### Exercise goal
Every line in the listing below from the one with "SD2 pin CS: D8 -> D3" through the one with "SONAR1 pin TRIG: D7 -> RX" is to be reproduced exactly, both ends included; leave out the rest.
::: Data listing
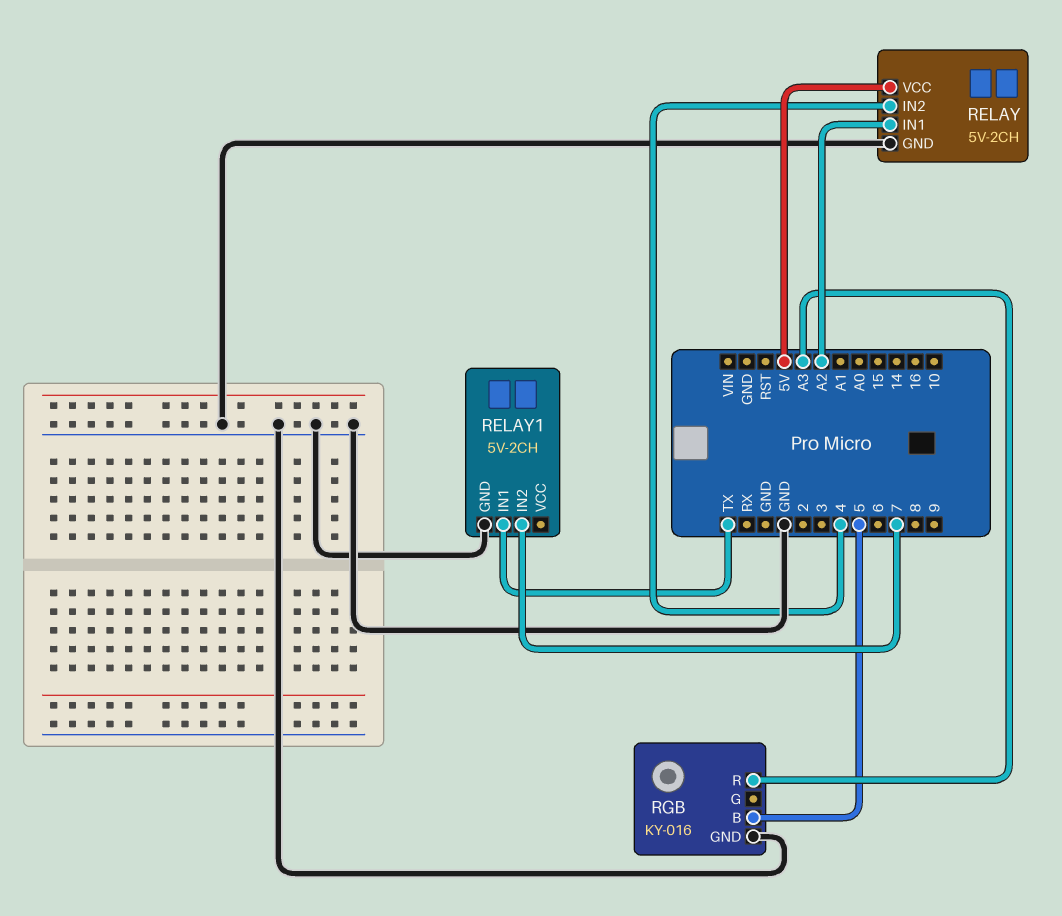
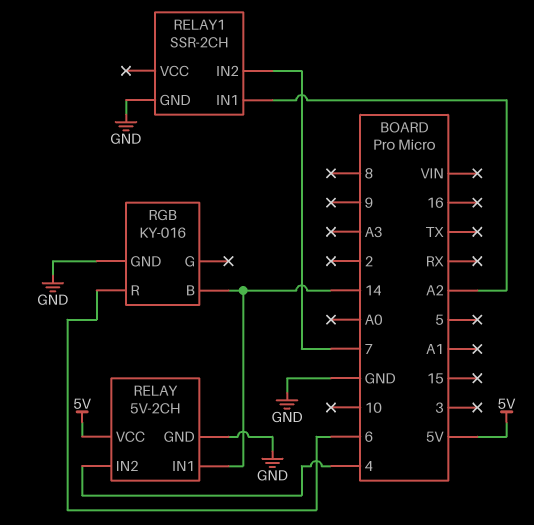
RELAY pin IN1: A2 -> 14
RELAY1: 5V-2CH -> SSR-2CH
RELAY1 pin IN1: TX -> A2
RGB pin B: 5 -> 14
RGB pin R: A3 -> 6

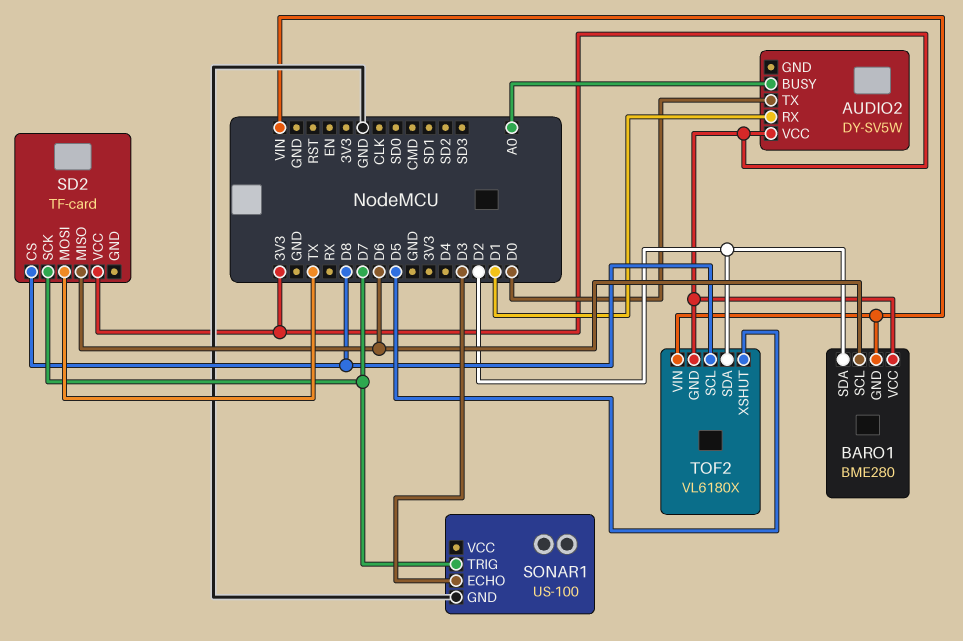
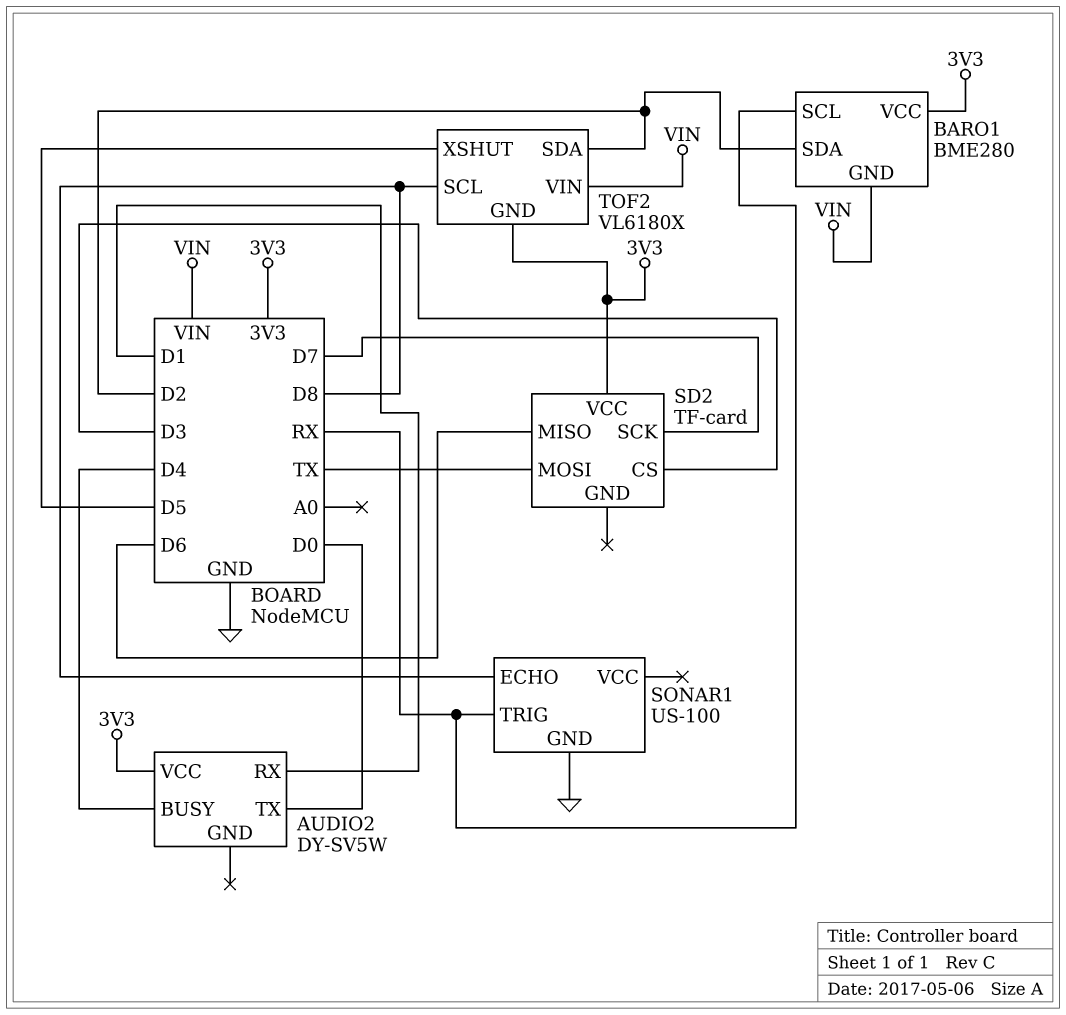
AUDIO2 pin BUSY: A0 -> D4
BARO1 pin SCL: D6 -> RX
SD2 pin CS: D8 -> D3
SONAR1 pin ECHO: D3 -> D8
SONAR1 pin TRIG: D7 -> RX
::::::
::: Data listing
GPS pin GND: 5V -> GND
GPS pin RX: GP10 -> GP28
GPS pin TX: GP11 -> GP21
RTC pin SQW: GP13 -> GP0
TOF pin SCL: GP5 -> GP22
::::::
::: Data listing
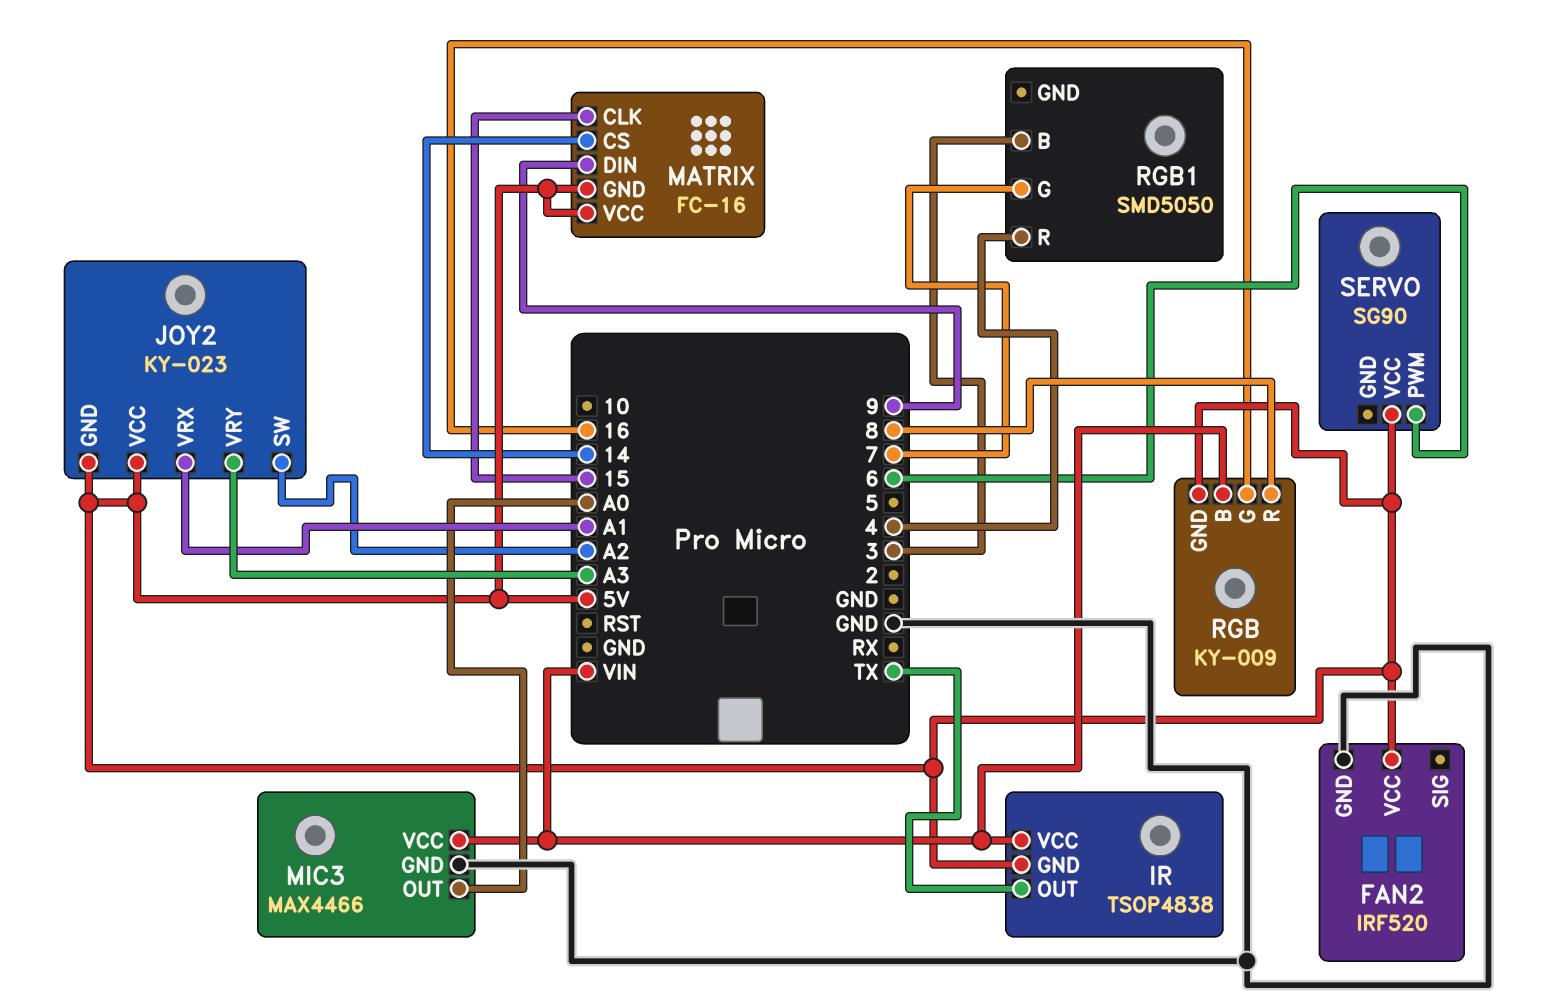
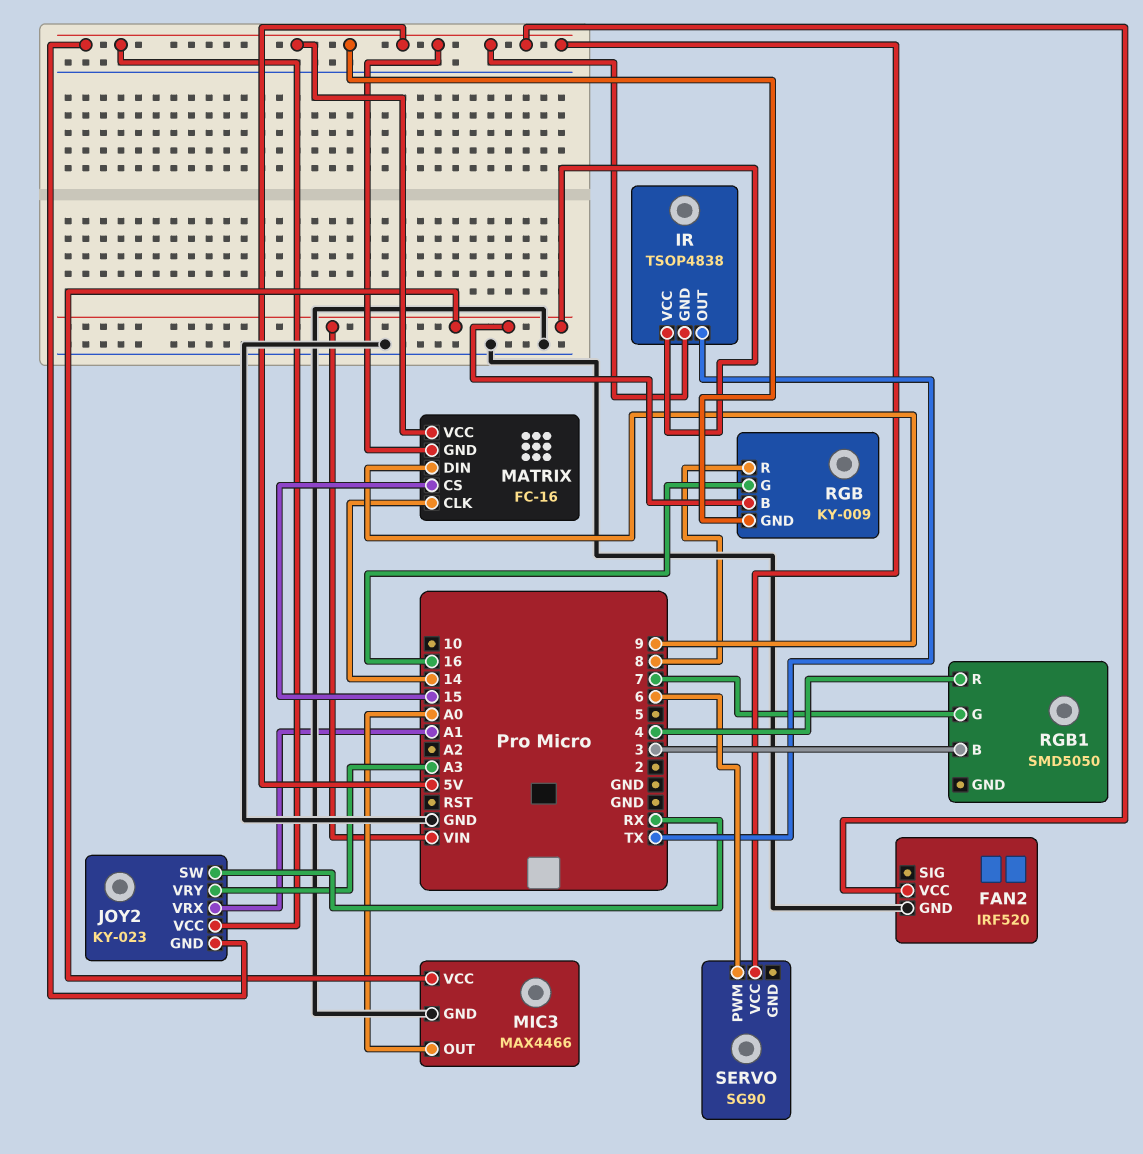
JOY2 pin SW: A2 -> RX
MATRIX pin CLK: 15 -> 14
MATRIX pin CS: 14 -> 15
::::::
### Exercise solution
SD2 pin CS: D8 -> D3
SONAR1 pin ECHO: D3 -> D8
SONAR1 pin TRIG: D7 -> RX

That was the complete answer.